▶ **Record excerpts**

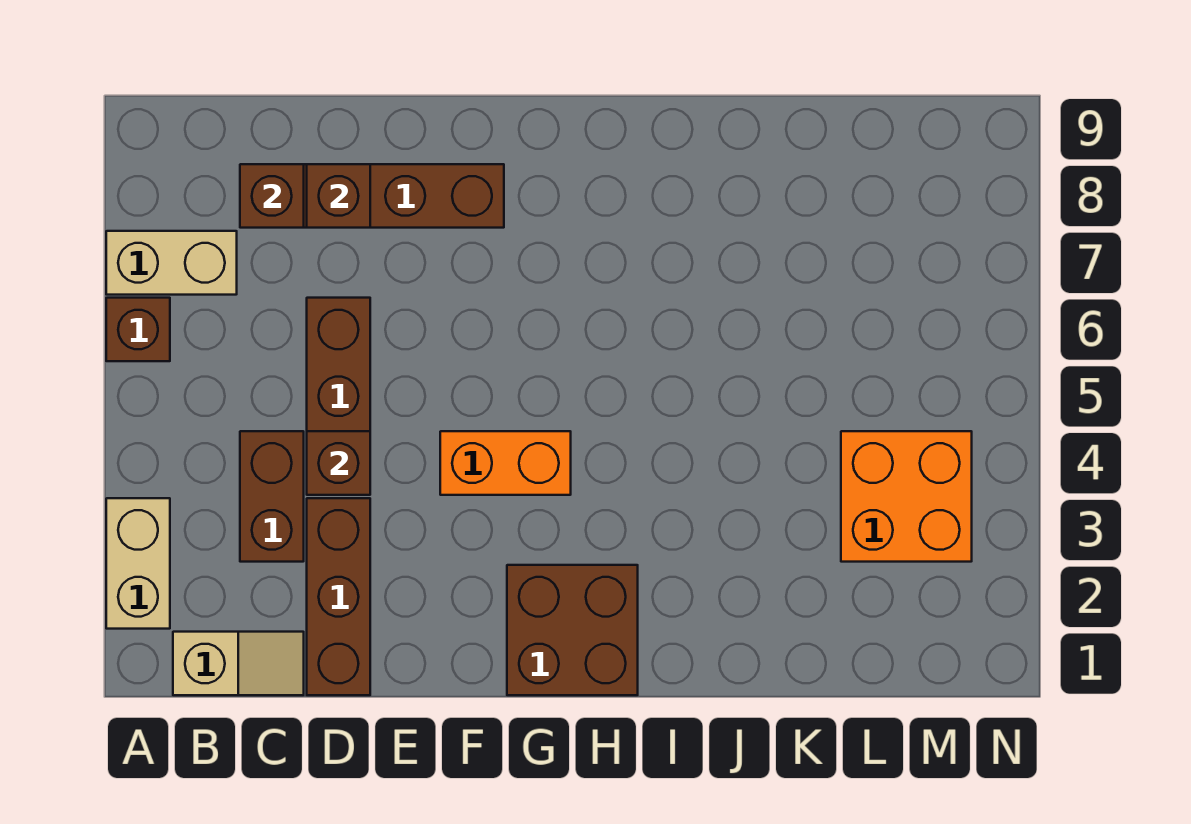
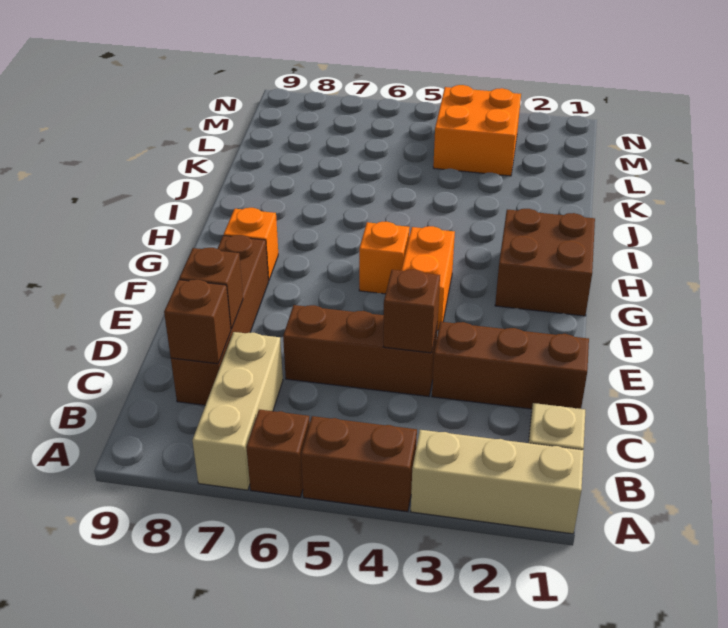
tan brick A2:A3 level 1 -> tan brick A1:A3 level 1
tan brick A7:B7 level 1 -> tan brick A7:C7 level 1
brown brick C3:C4 level 1 -> brown brick A4:A5 level 1
none -> orange brick G5 level 1
none -> orange brick G8 level 1

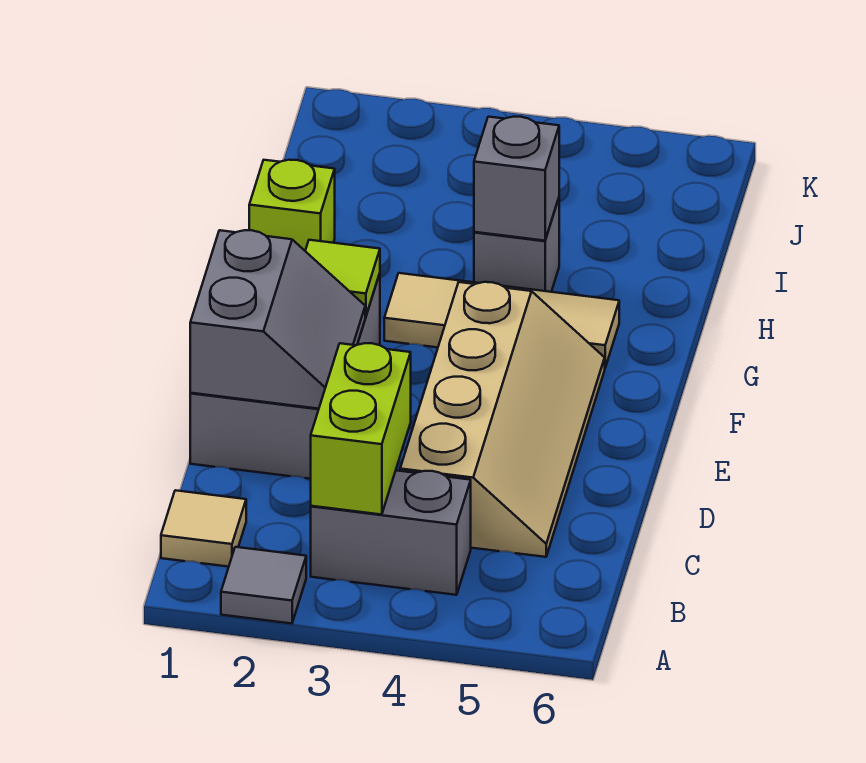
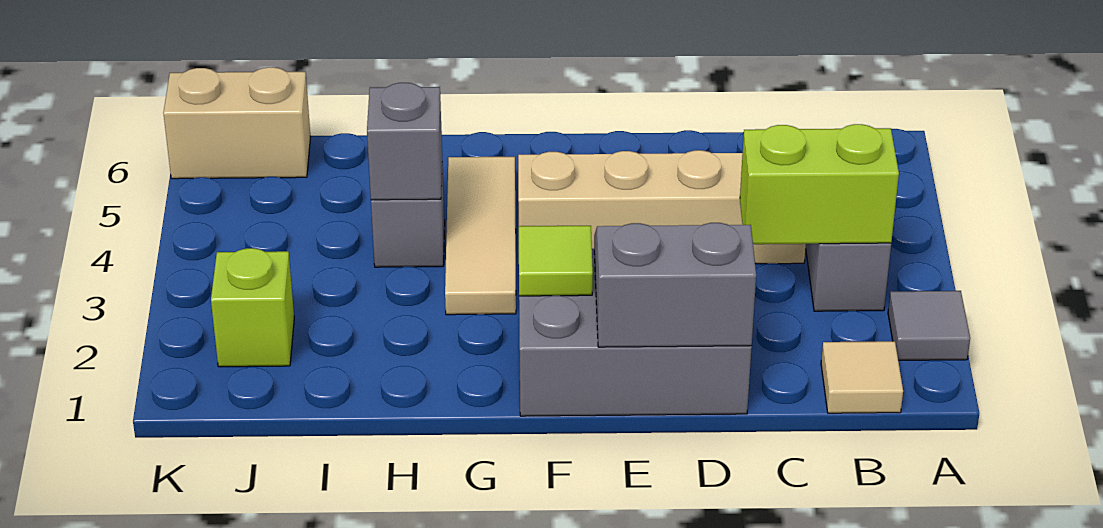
lime brick H1 level 1 -> lime brick J2 level 1
none -> tan brick J6:K6 level 1

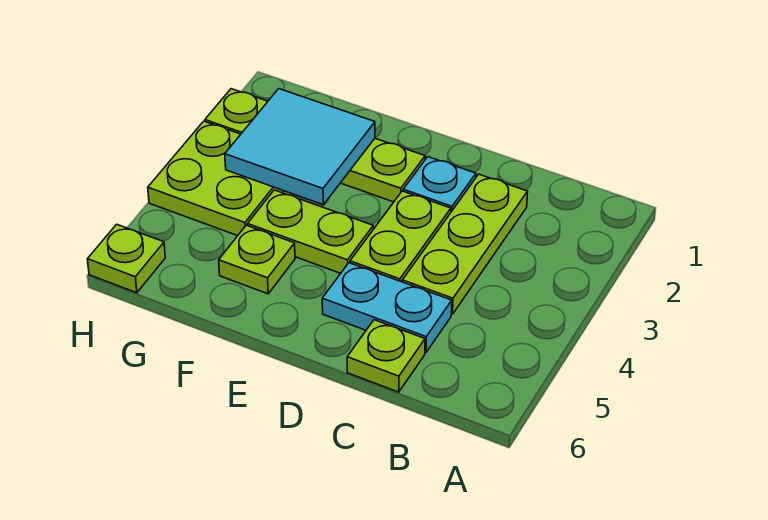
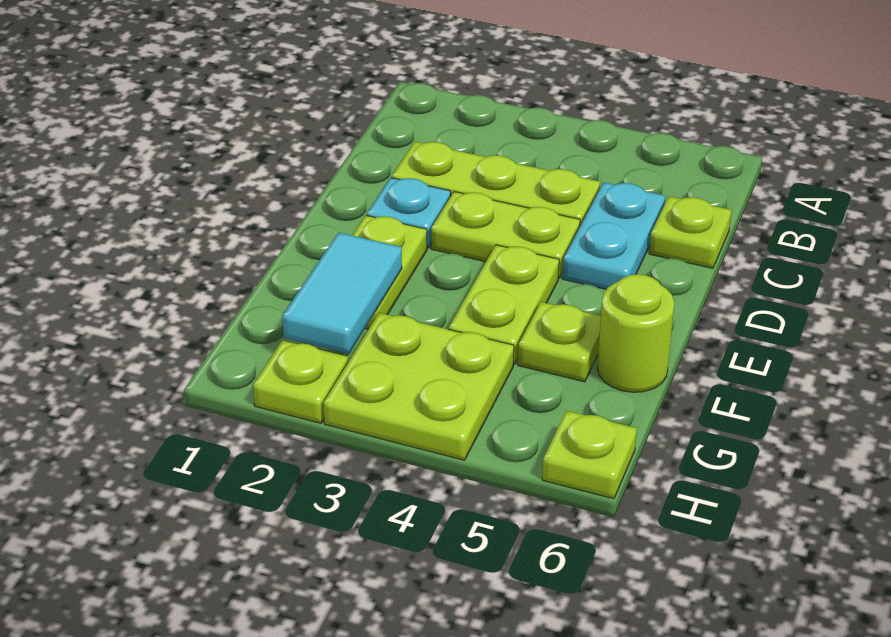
cyan tile F2:G3 level 2 -> cyan tile F2:G2 level 2
none -> lime round brick F6 level 1

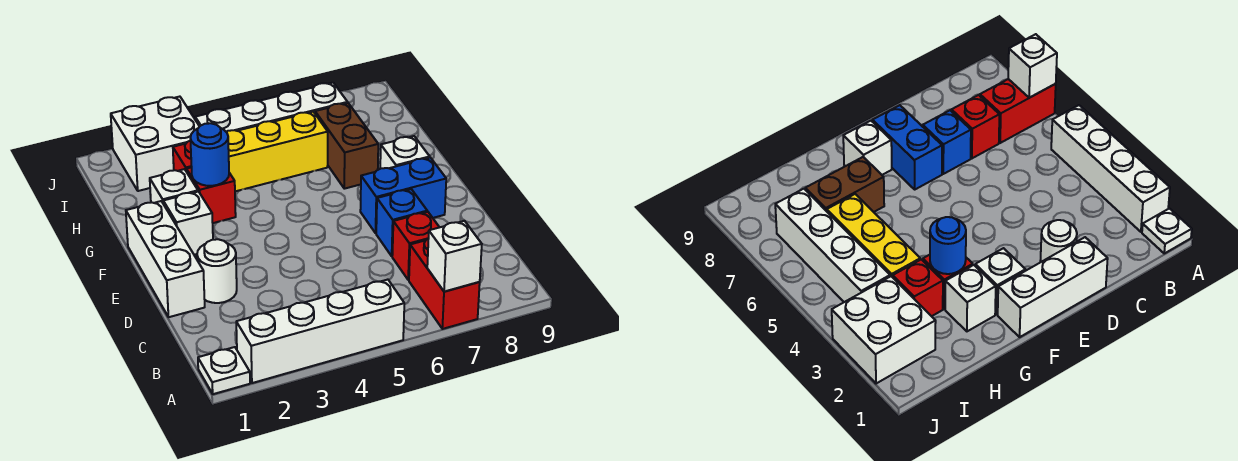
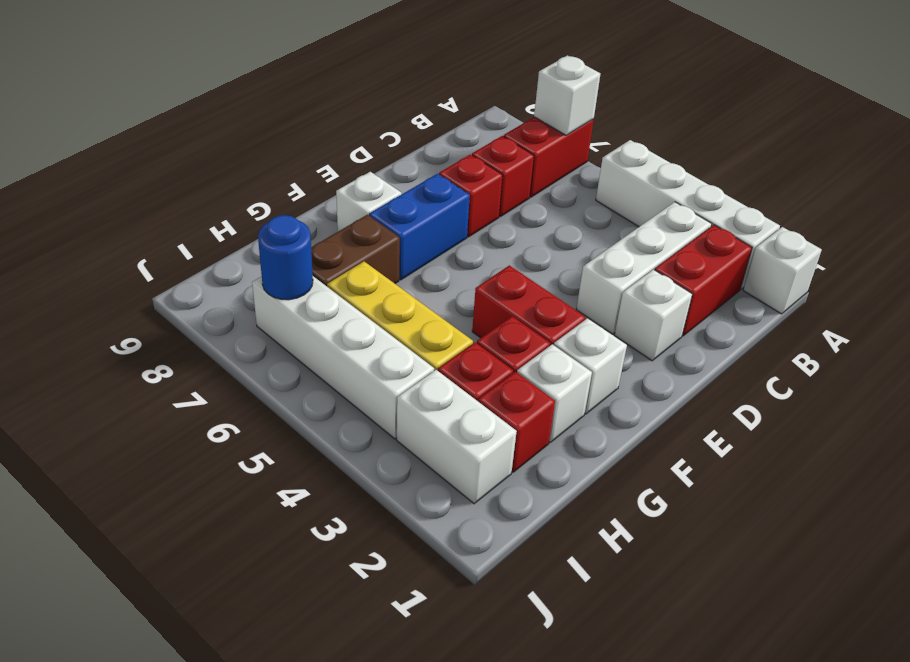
white plate A1 level 1 -> white brick A1 level 1
none -> red brick B2:C2 level 1
white brick D1:F1 level 1 -> white brick B3:D3 level 1
white round brick D2 level 1 -> white brick D2 level 1
blue brick D7 level 1 -> red brick D7 level 1
blue brick E7:E8 level 1 -> blue brick E7:F7 level 1
none -> red brick F3:F4 level 1
blue round brick G3 level 2 -> blue round brick I7 level 2
none -> red brick H2 level 1
white brick I2:J3 level 1 -> white brick I2:I3 level 1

▶ **What to produce**
Extract every line of the data exactly; pictures stay out.

▶ **Task output**
tan brick A2:A3 level 1 -> tan brick A1:A3 level 1
tan brick A7:B7 level 1 -> tan brick A7:C7 level 1
brown brick C3:C4 level 1 -> brown brick A4:A5 level 1
none -> orange brick G5 level 1
none -> orange brick G8 level 1

lime brick H1 level 1 -> lime brick J2 level 1
none -> tan brick J6:K6 level 1

cyan tile F2:G3 level 2 -> cyan tile F2:G2 level 2
none -> lime round brick F6 level 1

white plate A1 level 1 -> white brick A1 level 1
none -> red brick B2:C2 level 1
white brick D1:F1 level 1 -> white brick B3:D3 level 1
white round brick D2 level 1 -> white brick D2 level 1
blue brick D7 level 1 -> red brick D7 level 1
blue brick E7:E8 level 1 -> blue brick E7:F7 level 1
none -> red brick F3:F4 level 1
blue round brick G3 level 2 -> blue round brick I7 level 2
none -> red brick H2 level 1
white brick I2:J3 level 1 -> white brick I2:I3 level 1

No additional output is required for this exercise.